*** DATA IN THIS EXERCISE

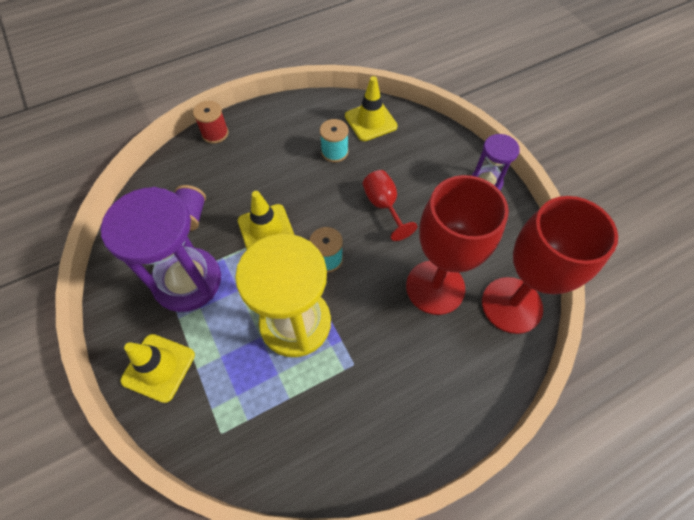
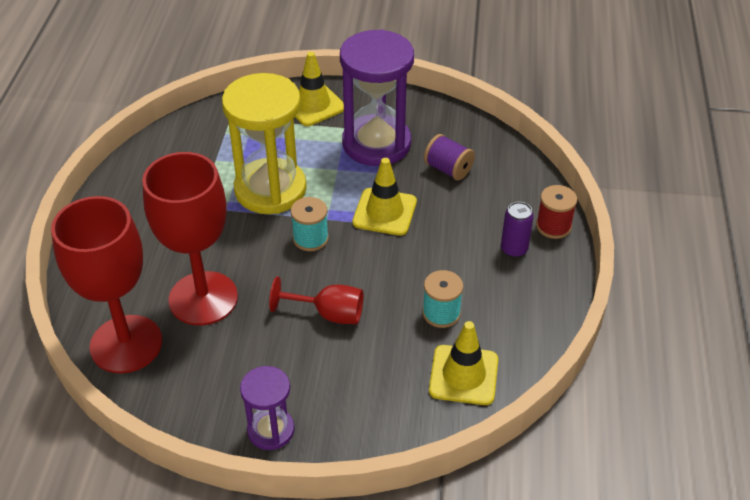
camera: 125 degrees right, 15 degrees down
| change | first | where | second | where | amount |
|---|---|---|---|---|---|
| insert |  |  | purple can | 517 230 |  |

******
*** DATA IN THIS EXERCISE

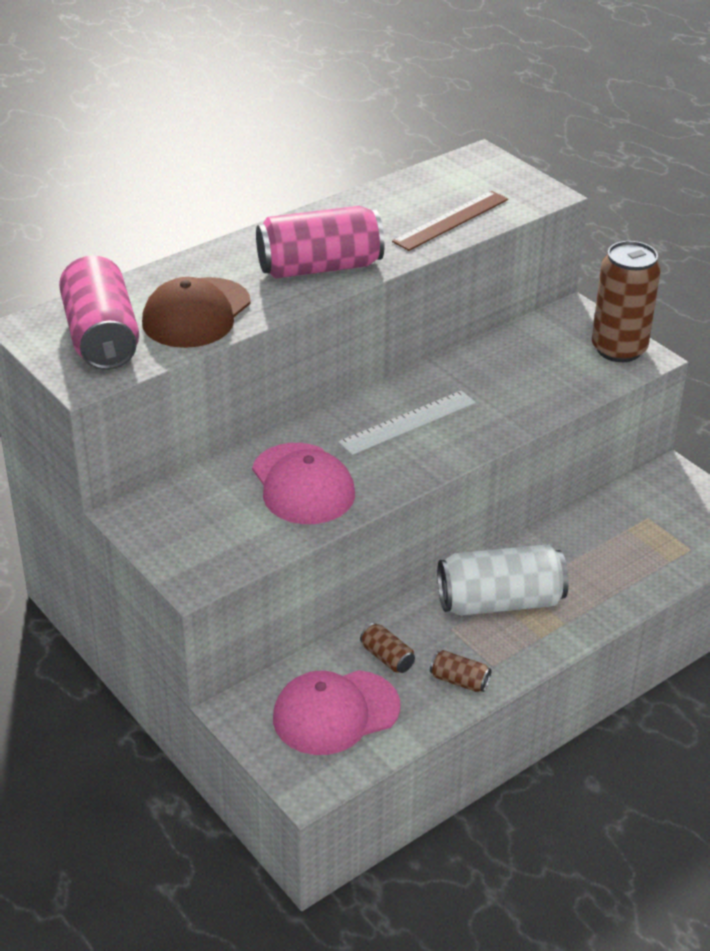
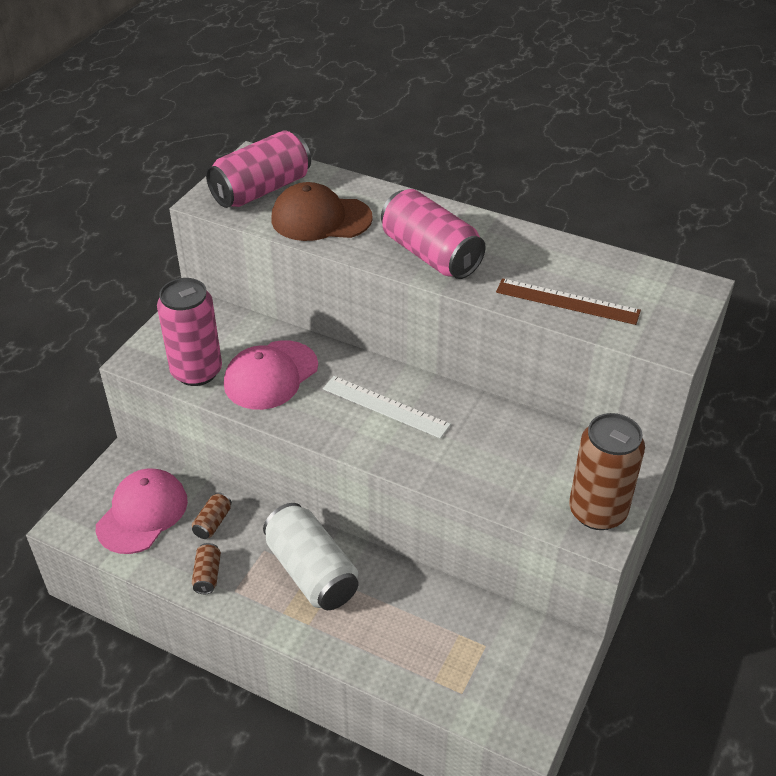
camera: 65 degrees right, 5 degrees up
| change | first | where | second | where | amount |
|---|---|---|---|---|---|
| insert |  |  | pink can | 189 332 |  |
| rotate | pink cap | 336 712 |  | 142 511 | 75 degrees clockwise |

******

- [PROBLEM STATEMENT]
From the entries above, give again exactly the lines running from the line with "camera: 65 degrees right, 5 degrees up" to the line with "degrees clockwise |"; include both of those lines.

- [EXERCISE OUTPUT]
camera: 65 degrees right, 5 degrees up
| change | first | where | second | where | amount |
|---|---|---|---|---|---|
| insert |  |  | pink can | 189 332 |  |
| rotate | pink cap | 336 712 |  | 142 511 | 75 degrees clockwise |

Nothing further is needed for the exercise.